# Exercise data
☆ ☆ ☆ ☆
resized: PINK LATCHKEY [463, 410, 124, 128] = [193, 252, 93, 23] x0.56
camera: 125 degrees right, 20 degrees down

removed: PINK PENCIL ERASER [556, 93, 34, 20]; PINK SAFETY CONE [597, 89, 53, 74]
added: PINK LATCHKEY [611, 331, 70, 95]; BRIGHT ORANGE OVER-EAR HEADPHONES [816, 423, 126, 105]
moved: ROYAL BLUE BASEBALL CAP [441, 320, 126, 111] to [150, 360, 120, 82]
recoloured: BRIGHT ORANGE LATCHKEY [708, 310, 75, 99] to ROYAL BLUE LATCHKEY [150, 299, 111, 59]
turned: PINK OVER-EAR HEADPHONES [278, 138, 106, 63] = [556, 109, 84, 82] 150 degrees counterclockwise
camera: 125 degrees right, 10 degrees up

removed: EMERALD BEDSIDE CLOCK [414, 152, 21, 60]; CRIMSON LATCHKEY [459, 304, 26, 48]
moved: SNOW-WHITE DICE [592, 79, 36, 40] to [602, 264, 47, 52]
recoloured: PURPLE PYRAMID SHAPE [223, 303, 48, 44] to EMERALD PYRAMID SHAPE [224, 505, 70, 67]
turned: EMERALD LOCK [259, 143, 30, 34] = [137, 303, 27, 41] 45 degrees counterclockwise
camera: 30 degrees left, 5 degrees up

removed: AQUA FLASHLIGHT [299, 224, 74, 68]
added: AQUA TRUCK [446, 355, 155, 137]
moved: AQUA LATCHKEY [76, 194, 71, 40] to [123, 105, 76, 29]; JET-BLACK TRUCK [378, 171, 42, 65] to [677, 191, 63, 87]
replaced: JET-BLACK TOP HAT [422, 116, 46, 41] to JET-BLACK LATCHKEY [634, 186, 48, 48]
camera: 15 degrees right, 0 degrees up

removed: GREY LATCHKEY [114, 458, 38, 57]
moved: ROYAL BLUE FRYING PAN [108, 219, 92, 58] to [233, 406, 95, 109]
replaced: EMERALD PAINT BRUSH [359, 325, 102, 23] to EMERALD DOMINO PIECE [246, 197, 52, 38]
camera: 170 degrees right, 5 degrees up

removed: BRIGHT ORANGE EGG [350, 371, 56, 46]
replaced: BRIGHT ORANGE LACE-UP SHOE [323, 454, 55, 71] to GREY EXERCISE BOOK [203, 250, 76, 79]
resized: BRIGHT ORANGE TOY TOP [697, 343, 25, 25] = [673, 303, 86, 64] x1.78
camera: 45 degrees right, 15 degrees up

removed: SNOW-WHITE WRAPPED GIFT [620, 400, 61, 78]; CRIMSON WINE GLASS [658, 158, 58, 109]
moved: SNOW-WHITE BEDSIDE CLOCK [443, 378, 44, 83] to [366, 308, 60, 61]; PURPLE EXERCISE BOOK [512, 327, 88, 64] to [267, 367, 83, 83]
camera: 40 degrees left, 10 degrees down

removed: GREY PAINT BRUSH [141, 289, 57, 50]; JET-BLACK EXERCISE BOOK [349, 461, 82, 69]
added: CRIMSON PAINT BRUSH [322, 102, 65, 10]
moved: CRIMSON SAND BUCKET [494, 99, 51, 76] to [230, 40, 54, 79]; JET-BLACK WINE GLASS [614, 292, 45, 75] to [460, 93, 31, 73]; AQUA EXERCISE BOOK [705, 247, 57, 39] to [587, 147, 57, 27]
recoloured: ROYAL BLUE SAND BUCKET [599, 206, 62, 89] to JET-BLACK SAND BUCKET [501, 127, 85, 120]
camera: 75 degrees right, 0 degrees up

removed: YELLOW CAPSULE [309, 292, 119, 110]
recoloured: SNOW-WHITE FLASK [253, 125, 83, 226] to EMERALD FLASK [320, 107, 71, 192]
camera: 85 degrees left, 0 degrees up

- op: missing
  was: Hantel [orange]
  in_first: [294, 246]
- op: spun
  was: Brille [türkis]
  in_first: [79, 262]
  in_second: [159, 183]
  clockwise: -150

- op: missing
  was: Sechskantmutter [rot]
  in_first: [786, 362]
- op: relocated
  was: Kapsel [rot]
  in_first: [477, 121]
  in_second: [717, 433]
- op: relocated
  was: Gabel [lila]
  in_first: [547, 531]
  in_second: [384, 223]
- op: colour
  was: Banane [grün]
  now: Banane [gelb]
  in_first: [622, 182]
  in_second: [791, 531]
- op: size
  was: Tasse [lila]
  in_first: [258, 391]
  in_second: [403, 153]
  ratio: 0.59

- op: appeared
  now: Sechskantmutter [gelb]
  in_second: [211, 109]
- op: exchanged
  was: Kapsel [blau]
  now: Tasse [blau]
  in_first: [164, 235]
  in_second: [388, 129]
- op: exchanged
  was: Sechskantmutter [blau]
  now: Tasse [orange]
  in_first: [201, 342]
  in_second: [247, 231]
☆ ☆ ☆ ☆
# Exercise objective
Extract each entry in full and write it down exactly.

# Response
resized: PINK LATCHKEY [463, 410, 124, 128] = [193, 252, 93, 23] x0.56
camera: 125 degrees right, 20 degrees down

removed: PINK PENCIL ERASER [556, 93, 34, 20]; PINK SAFETY CONE [597, 89, 53, 74]
added: PINK LATCHKEY [611, 331, 70, 95]; BRIGHT ORANGE OVER-EAR HEADPHONES [816, 423, 126, 105]
moved: ROYAL BLUE BASEBALL CAP [441, 320, 126, 111] to [150, 360, 120, 82]
recoloured: BRIGHT ORANGE LATCHKEY [708, 310, 75, 99] to ROYAL BLUE LATCHKEY [150, 299, 111, 59]
turned: PINK OVER-EAR HEADPHONES [278, 138, 106, 63] = [556, 109, 84, 82] 150 degrees counterclockwise
camera: 125 degrees right, 10 degrees up

removed: EMERALD BEDSIDE CLOCK [414, 152, 21, 60]; CRIMSON LATCHKEY [459, 304, 26, 48]
moved: SNOW-WHITE DICE [592, 79, 36, 40] to [602, 264, 47, 52]
recoloured: PURPLE PYRAMID SHAPE [223, 303, 48, 44] to EMERALD PYRAMID SHAPE [224, 505, 70, 67]
turned: EMERALD LOCK [259, 143, 30, 34] = [137, 303, 27, 41] 45 degrees counterclockwise
camera: 30 degrees left, 5 degrees up

removed: AQUA FLASHLIGHT [299, 224, 74, 68]
added: AQUA TRUCK [446, 355, 155, 137]
moved: AQUA LATCHKEY [76, 194, 71, 40] to [123, 105, 76, 29]; JET-BLACK TRUCK [378, 171, 42, 65] to [677, 191, 63, 87]
replaced: JET-BLACK TOP HAT [422, 116, 46, 41] to JET-BLACK LATCHKEY [634, 186, 48, 48]
camera: 15 degrees right, 0 degrees up

removed: GREY LATCHKEY [114, 458, 38, 57]
moved: ROYAL BLUE FRYING PAN [108, 219, 92, 58] to [233, 406, 95, 109]
replaced: EMERALD PAINT BRUSH [359, 325, 102, 23] to EMERALD DOMINO PIECE [246, 197, 52, 38]
camera: 170 degrees right, 5 degrees up

removed: BRIGHT ORANGE EGG [350, 371, 56, 46]
replaced: BRIGHT ORANGE LACE-UP SHOE [323, 454, 55, 71] to GREY EXERCISE BOOK [203, 250, 76, 79]
resized: BRIGHT ORANGE TOY TOP [697, 343, 25, 25] = [673, 303, 86, 64] x1.78
camera: 45 degrees right, 15 degrees up

removed: SNOW-WHITE WRAPPED GIFT [620, 400, 61, 78]; CRIMSON WINE GLASS [658, 158, 58, 109]
moved: SNOW-WHITE BEDSIDE CLOCK [443, 378, 44, 83] to [366, 308, 60, 61]; PURPLE EXERCISE BOOK [512, 327, 88, 64] to [267, 367, 83, 83]
camera: 40 degrees left, 10 degrees down

removed: GREY PAINT BRUSH [141, 289, 57, 50]; JET-BLACK EXERCISE BOOK [349, 461, 82, 69]
added: CRIMSON PAINT BRUSH [322, 102, 65, 10]
moved: CRIMSON SAND BUCKET [494, 99, 51, 76] to [230, 40, 54, 79]; JET-BLACK WINE GLASS [614, 292, 45, 75] to [460, 93, 31, 73]; AQUA EXERCISE BOOK [705, 247, 57, 39] to [587, 147, 57, 27]
recoloured: ROYAL BLUE SAND BUCKET [599, 206, 62, 89] to JET-BLACK SAND BUCKET [501, 127, 85, 120]
camera: 75 degrees right, 0 degrees up

removed: YELLOW CAPSULE [309, 292, 119, 110]
recoloured: SNOW-WHITE FLASK [253, 125, 83, 226] to EMERALD FLASK [320, 107, 71, 192]
camera: 85 degrees left, 0 degrees up

- op: missing
  was: Hantel [orange]
  in_first: [294, 246]
- op: spun
  was: Brille [türkis]
  in_first: [79, 262]
  in_second: [159, 183]
  clockwise: -150

- op: missing
  was: Sechskantmutter [rot]
  in_first: [786, 362]
- op: relocated
  was: Kapsel [rot]
  in_first: [477, 121]
  in_second: [717, 433]
- op: relocated
  was: Gabel [lila]
  in_first: [547, 531]
  in_second: [384, 223]
- op: colour
  was: Banane [grün]
  now: Banane [gelb]
  in_first: [622, 182]
  in_second: [791, 531]
- op: size
  was: Tasse [lila]
  in_first: [258, 391]
  in_second: [403, 153]
  ratio: 0.59

- op: appeared
  now: Sechskantmutter [gelb]
  in_second: [211, 109]
- op: exchanged
  was: Kapsel [blau]
  now: Tasse [blau]
  in_first: [164, 235]
  in_second: [388, 129]
- op: exchanged
  was: Sechskantmutter [blau]
  now: Tasse [orange]
  in_first: [201, 342]
  in_second: [247, 231]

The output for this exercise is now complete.